▶ TASK INSTRUCTIONS: In the entries below, find the line with "white screwdriver [160,277,195,376]" and the line with "turquoise teddy bear [142,437,193,490]". Repeat exactly everything between them, those two lines included, but not the pictures.

*** DATA

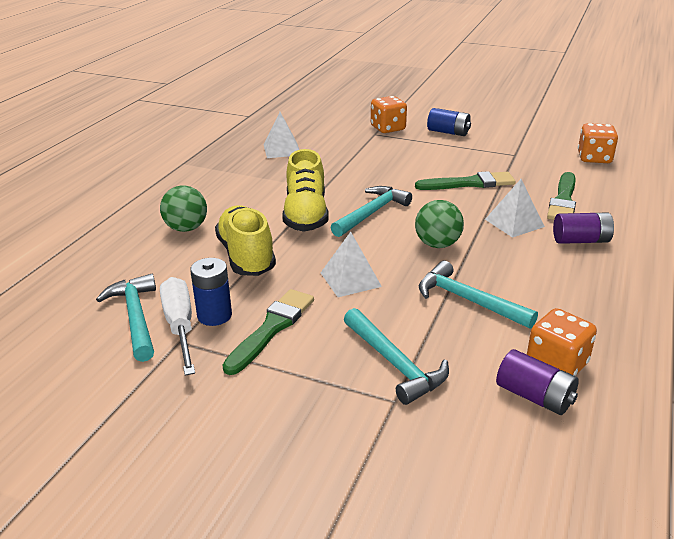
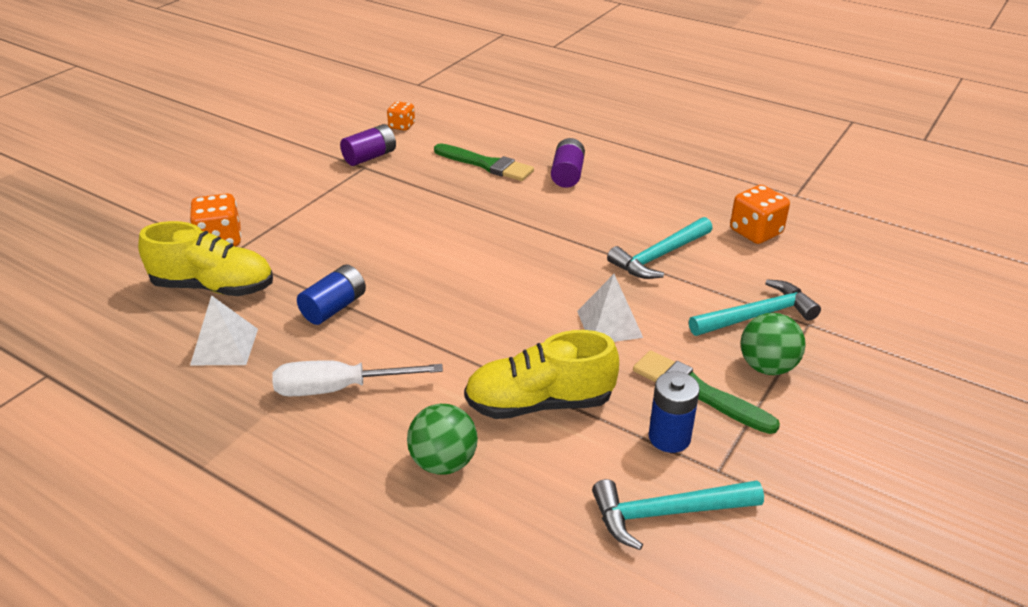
camera: 80 degrees left, 5 degrees up
white screwdriver [160,277,195,376] -> white screwdriver moved to [272,360,443,396]
yellow shoe [282,149,328,232] -> yellow shoe moved to [138,221,273,296]
turquoise hammer [330,186,412,237] -> none
green brush [415,171,516,190] -> none
green ball [415,200,464,248] -> green ball moved to [741,313,806,375]
blue battery [427,108,471,136] -> blue battery moved to [297,265,366,325]
white pyramid [485,179,545,238] -> none
purple battery [496,349,579,415] -> purple battery moved to [340,124,396,166]
orange dice [578,123,618,163] -> orange dice [387,101,415,131], size x0.63

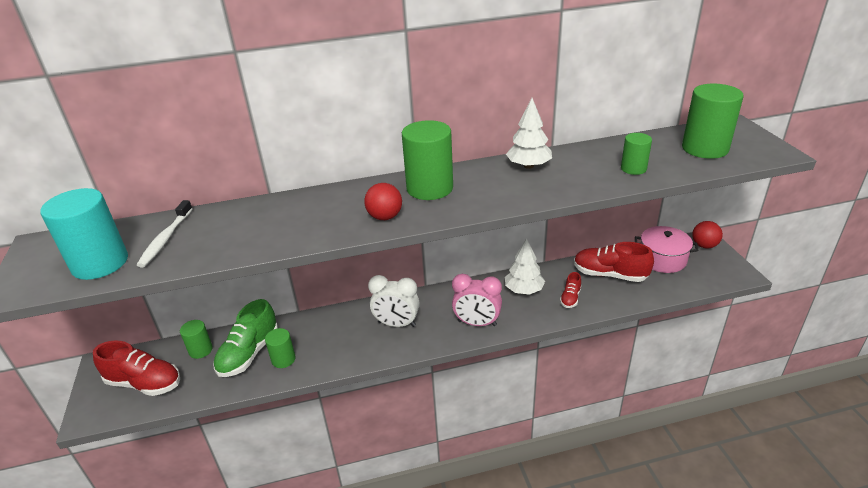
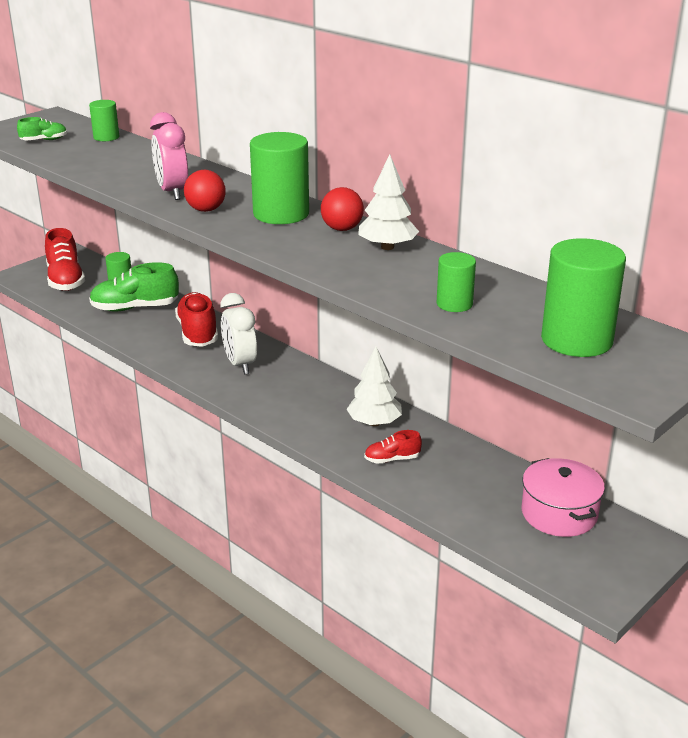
camera: 55 degrees right, 5 degrees down
turquoise cylinder [40,188,128,280] -> green shoe [17,117,67,141]
white toothbrush [137,200,193,268] -> none
green cylinder [265,328,296,368] -> green cylinder moved to [89,100,119,141]
pink clock [452,274,502,326] -> pink clock moved to [150,112,188,200]
red shoe [574,242,654,282] -> red shoe moved to [175,292,218,347]
red ball [692,221,723,249] -> red ball moved to [321,187,364,231]

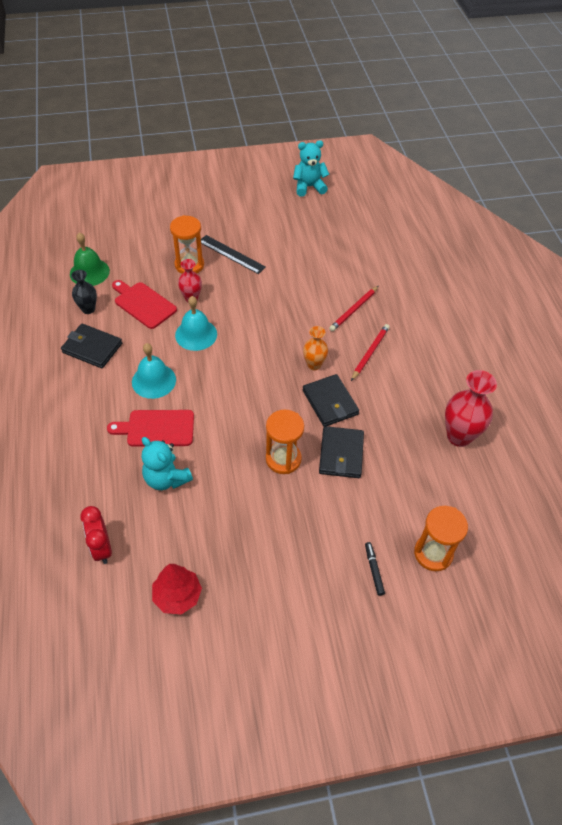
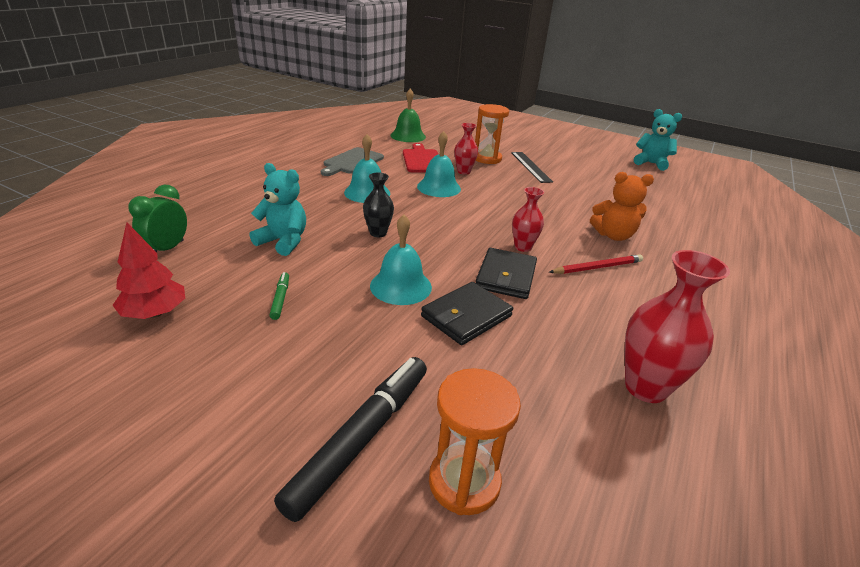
camera: 40 degrees right, 20 degrees down
black wallet [61,324,122,368] -> grey cutting board [321,147,384,176]
black vase [71,270,97,314] -> black vase moved to [363,172,394,237]
red clock [80,506,112,564] -> green clock [129,185,187,252]
red cutting board [107,410,194,447] -> none
turquoise teddy bear [142,437,193,490] -> turquoise teddy bear turned 120 degrees clockwise [250,163,306,256]
orange hourglass [266,410,304,474] -> turquoise bell [370,214,432,305]
orange vase [303,326,328,370] -> red vase [512,187,544,252]
red pencil [329,286,379,331] -> orange teddy bear [590,172,654,241]
black marker [365,542,385,596] -> black marker [274,357,427,522], size x2.24
none -> green marker [269,272,289,320]

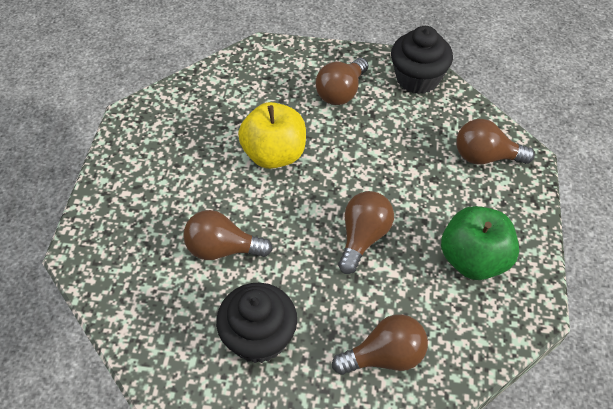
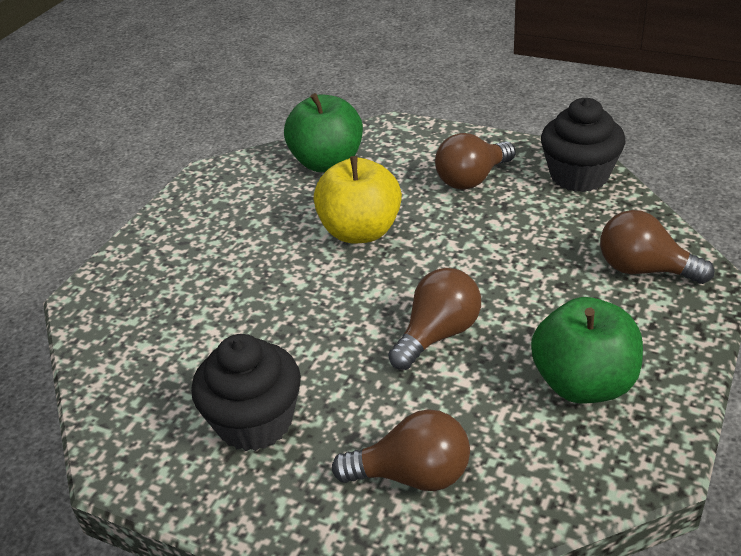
camera: 20 degrees right, 15 degrees down
brown light bulb [183,210,273,260] -> none
none -> green apple [284,93,363,172]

******

▶ WRITTEN RESPONSE:
white screwdriver [160,277,195,376] -> white screwdriver moved to [272,360,443,396]
yellow shoe [282,149,328,232] -> yellow shoe moved to [138,221,273,296]
turquoise hammer [330,186,412,237] -> none
green brush [415,171,516,190] -> none
green ball [415,200,464,248] -> green ball moved to [741,313,806,375]
blue battery [427,108,471,136] -> blue battery moved to [297,265,366,325]
white pyramid [485,179,545,238] -> none
purple battery [496,349,579,415] -> purple battery moved to [340,124,396,166]
orange dice [578,123,618,163] -> orange dice [387,101,415,131], size x0.63

camera: 55 degrees right, 5 degrees down
turquoise cylinder [40,188,128,280] -> green shoe [17,117,67,141]
white toothbrush [137,200,193,268] -> none
green cylinder [265,328,296,368] -> green cylinder moved to [89,100,119,141]
pink clock [452,274,502,326] -> pink clock moved to [150,112,188,200]
red shoe [574,242,654,282] -> red shoe moved to [175,292,218,347]
red ball [692,221,723,249] -> red ball moved to [321,187,364,231]

camera: 40 degrees right, 20 degrees down
black wallet [61,324,122,368] -> grey cutting board [321,147,384,176]
black vase [71,270,97,314] -> black vase moved to [363,172,394,237]
red clock [80,506,112,564] -> green clock [129,185,187,252]
red cutting board [107,410,194,447] -> none
turquoise teddy bear [142,437,193,490] -> turquoise teddy bear turned 120 degrees clockwise [250,163,306,256]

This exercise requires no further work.